Dataset entries
+++

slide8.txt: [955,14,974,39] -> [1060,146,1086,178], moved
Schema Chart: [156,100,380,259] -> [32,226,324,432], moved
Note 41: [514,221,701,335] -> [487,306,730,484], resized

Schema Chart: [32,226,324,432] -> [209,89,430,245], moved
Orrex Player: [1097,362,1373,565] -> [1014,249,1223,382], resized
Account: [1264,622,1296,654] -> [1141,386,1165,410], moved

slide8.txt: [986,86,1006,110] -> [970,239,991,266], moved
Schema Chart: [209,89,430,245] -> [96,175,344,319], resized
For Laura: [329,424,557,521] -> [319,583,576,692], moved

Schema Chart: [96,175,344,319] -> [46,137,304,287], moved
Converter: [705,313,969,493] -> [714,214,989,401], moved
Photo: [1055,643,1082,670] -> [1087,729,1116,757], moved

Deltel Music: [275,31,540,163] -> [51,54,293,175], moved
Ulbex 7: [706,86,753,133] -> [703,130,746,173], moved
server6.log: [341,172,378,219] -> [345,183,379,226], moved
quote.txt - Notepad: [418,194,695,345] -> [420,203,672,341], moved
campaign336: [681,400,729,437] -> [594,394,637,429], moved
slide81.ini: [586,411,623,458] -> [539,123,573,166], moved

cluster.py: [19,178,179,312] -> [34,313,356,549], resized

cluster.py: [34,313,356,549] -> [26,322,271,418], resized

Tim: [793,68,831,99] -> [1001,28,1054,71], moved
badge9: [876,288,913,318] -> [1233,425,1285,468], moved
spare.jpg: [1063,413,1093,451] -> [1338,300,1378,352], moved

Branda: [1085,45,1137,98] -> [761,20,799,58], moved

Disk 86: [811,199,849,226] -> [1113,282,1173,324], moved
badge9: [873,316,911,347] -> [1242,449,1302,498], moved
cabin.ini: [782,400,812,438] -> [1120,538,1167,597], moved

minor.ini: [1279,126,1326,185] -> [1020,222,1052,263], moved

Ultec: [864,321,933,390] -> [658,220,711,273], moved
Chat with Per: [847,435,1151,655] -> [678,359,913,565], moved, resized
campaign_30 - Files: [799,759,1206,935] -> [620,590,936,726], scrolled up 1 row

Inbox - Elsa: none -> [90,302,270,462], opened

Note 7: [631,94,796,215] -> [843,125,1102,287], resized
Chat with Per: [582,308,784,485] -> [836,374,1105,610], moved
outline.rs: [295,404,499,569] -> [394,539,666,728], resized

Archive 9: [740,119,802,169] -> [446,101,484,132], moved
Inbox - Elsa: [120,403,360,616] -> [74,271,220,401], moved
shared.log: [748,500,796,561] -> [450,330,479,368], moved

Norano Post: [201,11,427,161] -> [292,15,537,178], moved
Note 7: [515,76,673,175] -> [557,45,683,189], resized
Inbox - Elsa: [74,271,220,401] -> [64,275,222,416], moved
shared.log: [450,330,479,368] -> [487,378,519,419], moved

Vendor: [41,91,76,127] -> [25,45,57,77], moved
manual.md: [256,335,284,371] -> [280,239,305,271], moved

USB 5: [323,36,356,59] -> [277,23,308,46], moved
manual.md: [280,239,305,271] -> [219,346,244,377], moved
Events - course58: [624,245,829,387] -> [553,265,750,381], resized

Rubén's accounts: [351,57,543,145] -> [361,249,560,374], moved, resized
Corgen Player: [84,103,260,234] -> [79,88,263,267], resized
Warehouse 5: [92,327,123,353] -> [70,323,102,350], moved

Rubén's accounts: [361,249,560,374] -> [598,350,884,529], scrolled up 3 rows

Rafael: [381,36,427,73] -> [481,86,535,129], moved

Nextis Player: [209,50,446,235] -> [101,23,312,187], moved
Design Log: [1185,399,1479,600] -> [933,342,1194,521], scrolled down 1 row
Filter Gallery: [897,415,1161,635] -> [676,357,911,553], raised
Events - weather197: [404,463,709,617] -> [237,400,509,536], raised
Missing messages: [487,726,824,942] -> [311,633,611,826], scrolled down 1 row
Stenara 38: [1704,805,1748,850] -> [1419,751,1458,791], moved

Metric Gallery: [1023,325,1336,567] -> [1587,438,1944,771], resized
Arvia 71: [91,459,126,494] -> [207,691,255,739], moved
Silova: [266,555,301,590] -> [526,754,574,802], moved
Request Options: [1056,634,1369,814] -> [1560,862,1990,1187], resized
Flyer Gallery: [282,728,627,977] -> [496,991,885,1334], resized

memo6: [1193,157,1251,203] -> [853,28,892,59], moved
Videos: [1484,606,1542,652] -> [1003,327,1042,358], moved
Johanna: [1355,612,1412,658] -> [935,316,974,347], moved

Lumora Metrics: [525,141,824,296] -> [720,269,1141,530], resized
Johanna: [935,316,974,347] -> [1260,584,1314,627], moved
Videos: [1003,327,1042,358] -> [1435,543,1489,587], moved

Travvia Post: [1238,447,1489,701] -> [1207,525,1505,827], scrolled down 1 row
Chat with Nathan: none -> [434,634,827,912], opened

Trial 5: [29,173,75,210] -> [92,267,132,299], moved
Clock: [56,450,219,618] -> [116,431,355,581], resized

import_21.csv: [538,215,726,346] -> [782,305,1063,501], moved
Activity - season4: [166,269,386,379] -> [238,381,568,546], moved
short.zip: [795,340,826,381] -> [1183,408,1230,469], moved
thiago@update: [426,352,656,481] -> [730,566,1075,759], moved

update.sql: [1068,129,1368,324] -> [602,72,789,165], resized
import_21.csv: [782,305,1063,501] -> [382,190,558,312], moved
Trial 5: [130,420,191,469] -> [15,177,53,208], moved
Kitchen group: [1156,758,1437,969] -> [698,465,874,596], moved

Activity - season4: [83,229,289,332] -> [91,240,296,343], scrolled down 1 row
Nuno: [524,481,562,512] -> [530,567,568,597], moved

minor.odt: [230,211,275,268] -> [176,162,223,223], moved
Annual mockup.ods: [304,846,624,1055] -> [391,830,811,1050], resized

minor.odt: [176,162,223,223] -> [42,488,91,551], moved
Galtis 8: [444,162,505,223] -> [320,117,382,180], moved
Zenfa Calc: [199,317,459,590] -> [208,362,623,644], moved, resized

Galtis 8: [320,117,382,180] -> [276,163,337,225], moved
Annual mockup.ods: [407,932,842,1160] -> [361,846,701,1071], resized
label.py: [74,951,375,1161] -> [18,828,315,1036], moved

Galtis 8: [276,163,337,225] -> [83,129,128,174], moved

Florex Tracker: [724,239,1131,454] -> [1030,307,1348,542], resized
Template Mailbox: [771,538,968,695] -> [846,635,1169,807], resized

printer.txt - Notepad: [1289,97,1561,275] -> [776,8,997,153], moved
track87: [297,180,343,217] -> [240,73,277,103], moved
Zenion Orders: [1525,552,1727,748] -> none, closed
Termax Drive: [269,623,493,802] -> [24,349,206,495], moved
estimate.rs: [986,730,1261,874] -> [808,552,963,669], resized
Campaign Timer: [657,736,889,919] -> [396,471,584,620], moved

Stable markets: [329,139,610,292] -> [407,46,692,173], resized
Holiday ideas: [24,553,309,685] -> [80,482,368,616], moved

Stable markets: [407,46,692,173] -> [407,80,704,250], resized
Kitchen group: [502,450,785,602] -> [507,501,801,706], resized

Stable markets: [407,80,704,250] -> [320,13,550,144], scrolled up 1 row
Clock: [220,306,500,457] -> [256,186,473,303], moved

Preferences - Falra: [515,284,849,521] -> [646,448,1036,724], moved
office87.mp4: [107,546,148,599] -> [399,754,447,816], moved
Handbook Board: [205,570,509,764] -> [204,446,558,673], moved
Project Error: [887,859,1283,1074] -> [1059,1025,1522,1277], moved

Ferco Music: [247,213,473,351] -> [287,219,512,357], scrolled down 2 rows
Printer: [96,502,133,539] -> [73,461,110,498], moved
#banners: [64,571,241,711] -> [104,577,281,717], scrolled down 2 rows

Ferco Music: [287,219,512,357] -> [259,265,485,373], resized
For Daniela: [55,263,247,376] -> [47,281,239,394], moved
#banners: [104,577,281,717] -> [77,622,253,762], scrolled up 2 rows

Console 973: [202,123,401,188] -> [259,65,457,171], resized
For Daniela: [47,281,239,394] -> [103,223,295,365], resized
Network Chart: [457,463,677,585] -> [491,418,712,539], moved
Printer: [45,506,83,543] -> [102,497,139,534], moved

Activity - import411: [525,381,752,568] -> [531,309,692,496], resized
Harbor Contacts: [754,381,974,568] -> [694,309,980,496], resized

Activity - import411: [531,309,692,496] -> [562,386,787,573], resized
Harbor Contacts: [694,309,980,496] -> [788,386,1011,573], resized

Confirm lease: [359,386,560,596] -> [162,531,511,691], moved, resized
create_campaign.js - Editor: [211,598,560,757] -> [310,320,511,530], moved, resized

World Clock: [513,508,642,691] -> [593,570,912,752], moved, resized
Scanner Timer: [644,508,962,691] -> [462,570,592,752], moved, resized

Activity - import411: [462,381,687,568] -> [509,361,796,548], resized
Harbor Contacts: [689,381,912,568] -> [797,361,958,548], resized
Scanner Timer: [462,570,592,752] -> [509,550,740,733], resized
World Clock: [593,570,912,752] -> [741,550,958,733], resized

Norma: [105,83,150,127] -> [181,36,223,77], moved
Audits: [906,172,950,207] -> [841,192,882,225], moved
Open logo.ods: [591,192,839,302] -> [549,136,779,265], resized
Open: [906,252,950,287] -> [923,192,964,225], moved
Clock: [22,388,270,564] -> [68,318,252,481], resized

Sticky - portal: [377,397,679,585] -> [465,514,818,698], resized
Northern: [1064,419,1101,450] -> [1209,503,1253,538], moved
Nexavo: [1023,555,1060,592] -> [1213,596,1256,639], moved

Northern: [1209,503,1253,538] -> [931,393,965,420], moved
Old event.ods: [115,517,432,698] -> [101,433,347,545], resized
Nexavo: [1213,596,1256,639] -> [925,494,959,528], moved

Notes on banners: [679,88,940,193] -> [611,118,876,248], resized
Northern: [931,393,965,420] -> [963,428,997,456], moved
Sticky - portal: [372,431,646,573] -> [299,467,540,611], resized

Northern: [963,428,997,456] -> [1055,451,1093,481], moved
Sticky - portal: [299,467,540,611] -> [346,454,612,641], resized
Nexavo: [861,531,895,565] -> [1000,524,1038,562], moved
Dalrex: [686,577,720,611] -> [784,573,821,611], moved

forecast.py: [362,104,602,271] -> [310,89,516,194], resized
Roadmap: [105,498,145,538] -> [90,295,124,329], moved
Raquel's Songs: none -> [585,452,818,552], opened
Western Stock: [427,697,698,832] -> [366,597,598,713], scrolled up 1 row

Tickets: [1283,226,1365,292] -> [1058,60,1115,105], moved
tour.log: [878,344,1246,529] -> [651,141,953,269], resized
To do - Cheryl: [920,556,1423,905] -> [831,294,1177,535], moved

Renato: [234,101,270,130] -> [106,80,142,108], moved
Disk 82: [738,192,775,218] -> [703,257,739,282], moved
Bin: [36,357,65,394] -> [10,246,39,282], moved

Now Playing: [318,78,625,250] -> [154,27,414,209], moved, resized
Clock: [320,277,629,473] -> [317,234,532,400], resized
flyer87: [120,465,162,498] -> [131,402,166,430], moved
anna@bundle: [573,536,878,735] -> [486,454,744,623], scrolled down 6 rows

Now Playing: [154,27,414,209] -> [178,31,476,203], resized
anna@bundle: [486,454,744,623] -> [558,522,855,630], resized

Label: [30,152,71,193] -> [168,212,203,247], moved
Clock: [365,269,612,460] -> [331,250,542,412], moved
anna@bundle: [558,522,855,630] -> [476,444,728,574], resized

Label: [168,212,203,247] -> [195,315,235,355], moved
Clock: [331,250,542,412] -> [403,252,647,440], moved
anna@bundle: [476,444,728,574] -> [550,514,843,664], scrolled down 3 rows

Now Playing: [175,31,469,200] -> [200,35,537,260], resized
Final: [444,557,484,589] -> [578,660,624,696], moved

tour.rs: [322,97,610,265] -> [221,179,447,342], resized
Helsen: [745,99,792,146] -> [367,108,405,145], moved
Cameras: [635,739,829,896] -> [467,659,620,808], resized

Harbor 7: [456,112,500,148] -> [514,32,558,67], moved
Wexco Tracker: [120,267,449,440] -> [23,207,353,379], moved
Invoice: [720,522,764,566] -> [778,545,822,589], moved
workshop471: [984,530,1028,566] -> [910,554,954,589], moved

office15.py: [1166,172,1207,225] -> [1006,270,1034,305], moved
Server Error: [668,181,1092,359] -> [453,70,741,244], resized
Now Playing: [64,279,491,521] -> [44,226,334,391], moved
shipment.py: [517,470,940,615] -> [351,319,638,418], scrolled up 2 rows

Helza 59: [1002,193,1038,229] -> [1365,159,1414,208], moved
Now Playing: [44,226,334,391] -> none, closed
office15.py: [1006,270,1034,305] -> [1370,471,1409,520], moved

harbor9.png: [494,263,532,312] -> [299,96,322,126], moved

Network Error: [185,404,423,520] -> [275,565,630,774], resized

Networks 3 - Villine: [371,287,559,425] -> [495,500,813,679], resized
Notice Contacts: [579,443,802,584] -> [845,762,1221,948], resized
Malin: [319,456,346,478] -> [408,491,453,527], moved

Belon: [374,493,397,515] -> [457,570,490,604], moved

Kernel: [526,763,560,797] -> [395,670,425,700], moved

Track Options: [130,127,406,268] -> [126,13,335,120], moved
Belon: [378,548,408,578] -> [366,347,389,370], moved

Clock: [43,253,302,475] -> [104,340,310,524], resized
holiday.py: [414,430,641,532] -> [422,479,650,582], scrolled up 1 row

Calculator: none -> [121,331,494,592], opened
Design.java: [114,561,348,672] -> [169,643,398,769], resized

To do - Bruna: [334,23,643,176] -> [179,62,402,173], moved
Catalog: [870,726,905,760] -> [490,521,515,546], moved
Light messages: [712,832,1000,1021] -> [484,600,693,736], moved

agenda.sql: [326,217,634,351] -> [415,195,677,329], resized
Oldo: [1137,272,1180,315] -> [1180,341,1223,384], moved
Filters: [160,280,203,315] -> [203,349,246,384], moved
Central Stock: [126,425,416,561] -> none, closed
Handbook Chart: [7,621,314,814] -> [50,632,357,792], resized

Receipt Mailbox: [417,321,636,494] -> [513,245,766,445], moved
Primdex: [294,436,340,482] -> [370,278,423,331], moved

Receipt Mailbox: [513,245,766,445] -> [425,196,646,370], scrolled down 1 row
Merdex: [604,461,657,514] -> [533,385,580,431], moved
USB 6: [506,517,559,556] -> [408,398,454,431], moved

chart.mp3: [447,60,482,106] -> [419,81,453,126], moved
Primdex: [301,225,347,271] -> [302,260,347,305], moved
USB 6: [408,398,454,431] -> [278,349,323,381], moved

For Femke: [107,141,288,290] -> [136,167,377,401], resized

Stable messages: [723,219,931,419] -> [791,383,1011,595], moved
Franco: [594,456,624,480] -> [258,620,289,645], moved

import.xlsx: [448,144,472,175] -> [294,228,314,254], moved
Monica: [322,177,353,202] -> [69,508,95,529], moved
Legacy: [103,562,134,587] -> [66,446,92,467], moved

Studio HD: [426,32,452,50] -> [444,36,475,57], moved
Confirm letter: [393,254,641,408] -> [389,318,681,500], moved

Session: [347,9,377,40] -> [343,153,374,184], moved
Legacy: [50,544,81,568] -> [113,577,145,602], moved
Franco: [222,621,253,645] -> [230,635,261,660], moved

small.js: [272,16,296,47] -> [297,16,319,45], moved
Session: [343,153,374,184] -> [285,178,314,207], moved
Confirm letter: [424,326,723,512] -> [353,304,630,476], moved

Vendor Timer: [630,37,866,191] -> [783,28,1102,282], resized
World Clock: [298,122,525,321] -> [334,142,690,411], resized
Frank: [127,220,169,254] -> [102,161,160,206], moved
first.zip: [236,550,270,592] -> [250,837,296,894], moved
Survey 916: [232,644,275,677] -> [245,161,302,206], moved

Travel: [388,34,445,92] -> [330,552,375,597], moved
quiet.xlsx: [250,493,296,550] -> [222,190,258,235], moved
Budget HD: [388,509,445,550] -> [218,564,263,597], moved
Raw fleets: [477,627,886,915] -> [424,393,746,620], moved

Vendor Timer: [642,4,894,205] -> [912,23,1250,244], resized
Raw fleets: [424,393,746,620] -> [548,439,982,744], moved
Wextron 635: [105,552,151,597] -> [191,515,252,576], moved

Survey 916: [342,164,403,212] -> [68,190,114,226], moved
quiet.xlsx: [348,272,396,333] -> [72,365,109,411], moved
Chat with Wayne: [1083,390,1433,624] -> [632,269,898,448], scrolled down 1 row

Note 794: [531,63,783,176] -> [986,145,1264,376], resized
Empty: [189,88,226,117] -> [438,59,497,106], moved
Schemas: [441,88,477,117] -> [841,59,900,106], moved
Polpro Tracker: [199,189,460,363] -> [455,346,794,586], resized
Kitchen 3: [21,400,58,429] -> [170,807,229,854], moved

+++

Exercise directions: Return a copy of each line in the entries that carries the string "markets".

Your solution:
Stable markets: [329,139,610,292] -> [407,46,692,173], resized
Stable markets: [407,46,692,173] -> [407,80,704,250], resized
Stable markets: [407,80,704,250] -> [320,13,550,144], scrolled up 1 row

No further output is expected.